**Your task**
Within the records below, find each line that holds the string "triangle", then copy it.

***** Supplied information *****

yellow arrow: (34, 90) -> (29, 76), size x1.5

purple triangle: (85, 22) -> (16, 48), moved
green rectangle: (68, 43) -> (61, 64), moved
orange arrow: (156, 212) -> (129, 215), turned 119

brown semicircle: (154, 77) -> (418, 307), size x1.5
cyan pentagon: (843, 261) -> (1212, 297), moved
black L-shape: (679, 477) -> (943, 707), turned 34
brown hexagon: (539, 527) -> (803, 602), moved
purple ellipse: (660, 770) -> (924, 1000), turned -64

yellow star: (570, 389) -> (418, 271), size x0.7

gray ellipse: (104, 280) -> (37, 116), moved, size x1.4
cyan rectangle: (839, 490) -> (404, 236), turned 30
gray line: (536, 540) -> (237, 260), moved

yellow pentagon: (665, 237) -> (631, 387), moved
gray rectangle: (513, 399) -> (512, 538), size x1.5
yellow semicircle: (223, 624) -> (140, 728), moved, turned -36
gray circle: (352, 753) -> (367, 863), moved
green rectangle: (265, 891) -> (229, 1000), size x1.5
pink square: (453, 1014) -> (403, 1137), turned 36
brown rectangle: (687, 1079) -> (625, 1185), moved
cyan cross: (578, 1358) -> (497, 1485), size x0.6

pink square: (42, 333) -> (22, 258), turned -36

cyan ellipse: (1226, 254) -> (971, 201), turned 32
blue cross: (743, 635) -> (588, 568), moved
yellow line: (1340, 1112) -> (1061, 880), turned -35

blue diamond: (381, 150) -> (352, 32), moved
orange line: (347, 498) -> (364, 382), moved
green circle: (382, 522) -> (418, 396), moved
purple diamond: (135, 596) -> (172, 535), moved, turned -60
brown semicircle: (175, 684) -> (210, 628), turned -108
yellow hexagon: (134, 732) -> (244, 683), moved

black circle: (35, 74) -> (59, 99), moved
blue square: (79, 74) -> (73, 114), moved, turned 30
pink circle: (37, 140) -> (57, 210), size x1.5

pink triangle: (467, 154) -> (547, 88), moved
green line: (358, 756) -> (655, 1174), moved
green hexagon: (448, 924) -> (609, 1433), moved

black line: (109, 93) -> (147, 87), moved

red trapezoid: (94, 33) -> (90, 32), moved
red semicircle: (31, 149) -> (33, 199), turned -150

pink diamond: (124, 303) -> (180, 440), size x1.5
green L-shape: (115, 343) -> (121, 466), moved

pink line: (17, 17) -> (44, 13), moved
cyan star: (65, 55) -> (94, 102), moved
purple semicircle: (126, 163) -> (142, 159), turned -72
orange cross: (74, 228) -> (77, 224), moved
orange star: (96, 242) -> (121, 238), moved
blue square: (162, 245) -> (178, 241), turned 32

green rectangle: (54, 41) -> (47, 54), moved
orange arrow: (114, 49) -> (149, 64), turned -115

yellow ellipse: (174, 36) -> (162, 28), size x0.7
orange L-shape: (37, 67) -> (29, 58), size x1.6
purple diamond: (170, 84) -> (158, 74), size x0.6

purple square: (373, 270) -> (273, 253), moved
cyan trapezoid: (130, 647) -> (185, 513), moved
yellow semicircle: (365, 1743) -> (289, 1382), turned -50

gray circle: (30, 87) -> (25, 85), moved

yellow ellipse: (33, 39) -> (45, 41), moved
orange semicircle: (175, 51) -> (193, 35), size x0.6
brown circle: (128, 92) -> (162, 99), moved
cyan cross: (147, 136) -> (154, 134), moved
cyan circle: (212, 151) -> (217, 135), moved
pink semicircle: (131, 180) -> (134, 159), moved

*****

**Completed task**
purple triangle: (85, 22) -> (16, 48), moved
pink triangle: (467, 154) -> (547, 88), moved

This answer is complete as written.